Collected data
——

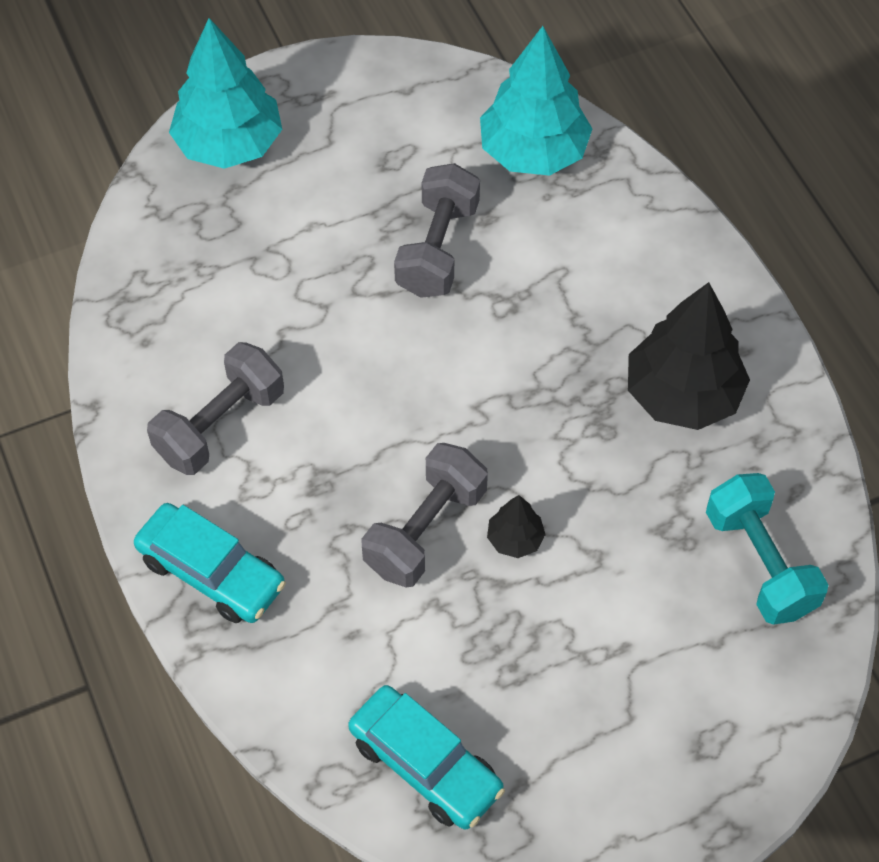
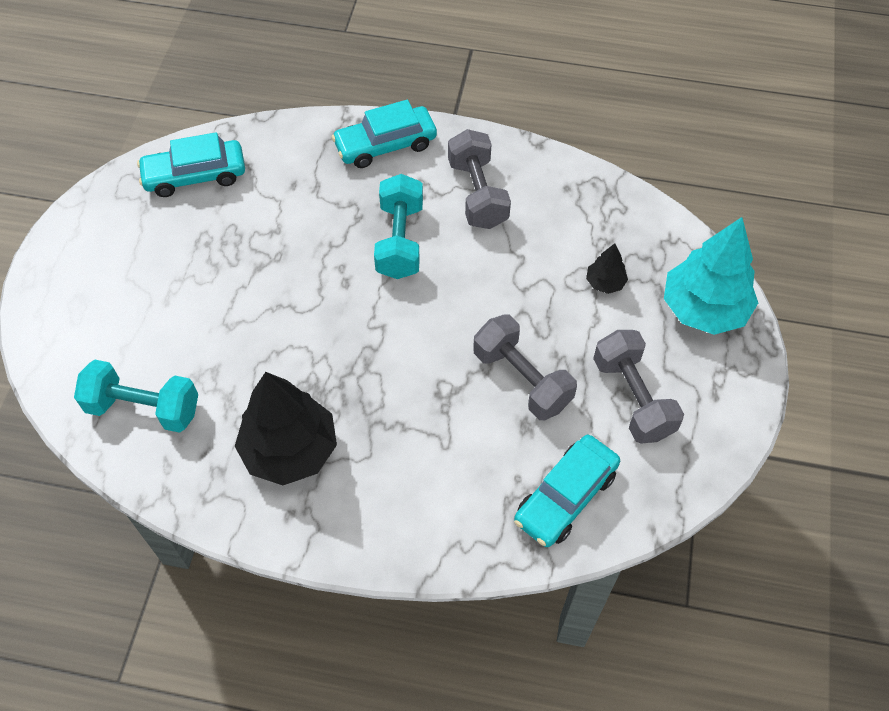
camera: 125 degrees right, 0 degrees up
(349, 462) = (400, 241): none -> turquoise dumbbell
(425, 530) = (324, 251): grey dumbbell -> grey dumbbell (632, 398)
(515, 539) = (278, 291): black tree -> black tree (605, 282)
(533, 152) = (565, 497): turquoise tree -> turquoise car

——

Exercise: Return, without any change, only the lines from the one containing "(515, 539) = (278, 291): black" through the last line of the entries above.

Answer to this task:
(515, 539) = (278, 291): black tree -> black tree (605, 282)
(533, 152) = (565, 497): turquoise tree -> turquoise car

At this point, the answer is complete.